Supplied data:
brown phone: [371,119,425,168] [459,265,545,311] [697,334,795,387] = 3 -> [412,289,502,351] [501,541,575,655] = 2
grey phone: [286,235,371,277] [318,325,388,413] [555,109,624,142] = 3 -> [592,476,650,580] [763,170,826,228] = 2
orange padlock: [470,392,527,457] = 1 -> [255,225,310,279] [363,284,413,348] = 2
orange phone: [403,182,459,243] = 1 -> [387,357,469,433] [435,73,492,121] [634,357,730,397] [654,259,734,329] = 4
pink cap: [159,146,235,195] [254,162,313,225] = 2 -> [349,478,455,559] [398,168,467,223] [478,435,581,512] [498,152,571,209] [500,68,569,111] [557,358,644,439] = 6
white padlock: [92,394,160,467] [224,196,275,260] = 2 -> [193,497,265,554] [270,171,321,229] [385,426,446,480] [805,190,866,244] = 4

==

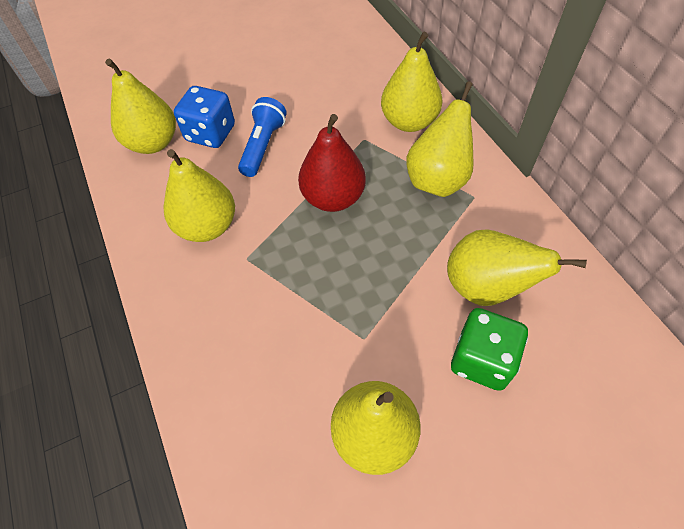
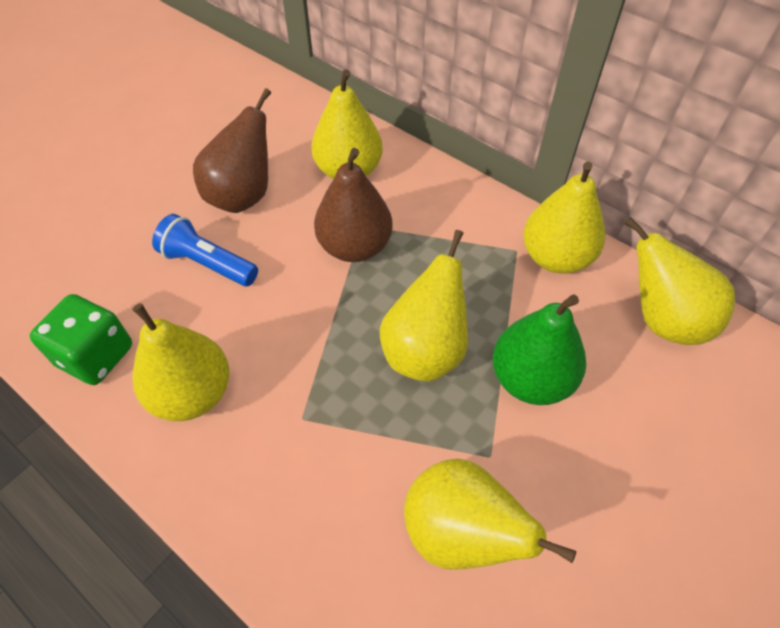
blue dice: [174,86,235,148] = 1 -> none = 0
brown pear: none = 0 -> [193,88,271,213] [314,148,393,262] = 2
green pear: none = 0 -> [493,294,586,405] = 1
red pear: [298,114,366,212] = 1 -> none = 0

--

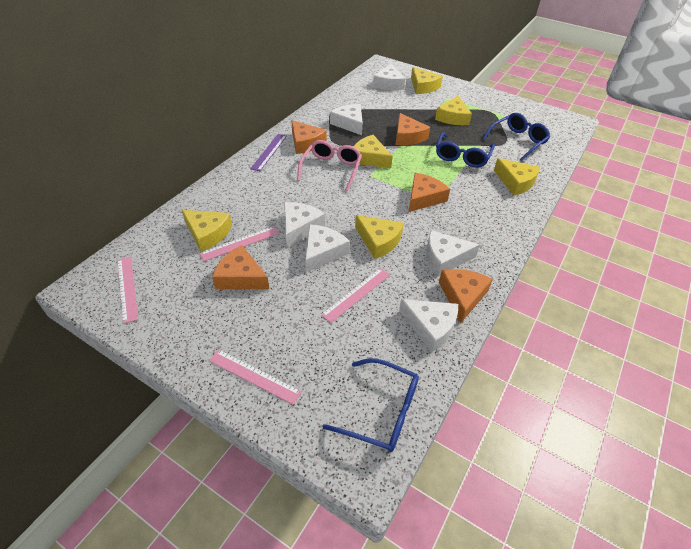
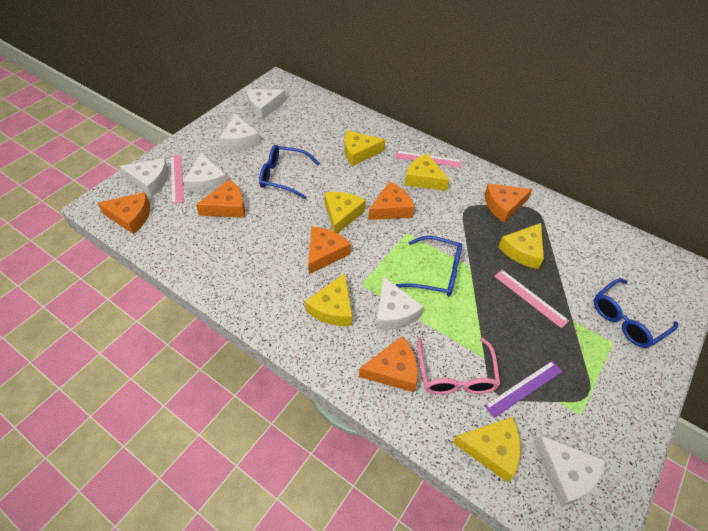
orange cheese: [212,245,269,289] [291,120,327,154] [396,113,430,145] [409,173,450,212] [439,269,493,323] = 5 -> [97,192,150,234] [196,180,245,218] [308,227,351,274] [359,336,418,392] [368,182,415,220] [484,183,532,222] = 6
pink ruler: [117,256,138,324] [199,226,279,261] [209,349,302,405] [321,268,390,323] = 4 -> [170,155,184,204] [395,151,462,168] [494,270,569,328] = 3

Problem requirements: In the listing above, find the line holding "pink cap: [159,146,235,195]" and the line holding "white padlock: [92,394,160,467]", then output those two lines and every line between them exactly.

Response to this exercise:
pink cap: [159,146,235,195] [254,162,313,225] = 2 -> [349,478,455,559] [398,168,467,223] [478,435,581,512] [498,152,571,209] [500,68,569,111] [557,358,644,439] = 6
white padlock: [92,394,160,467] [224,196,275,260] = 2 -> [193,497,265,554] [270,171,321,229] [385,426,446,480] [805,190,866,244] = 4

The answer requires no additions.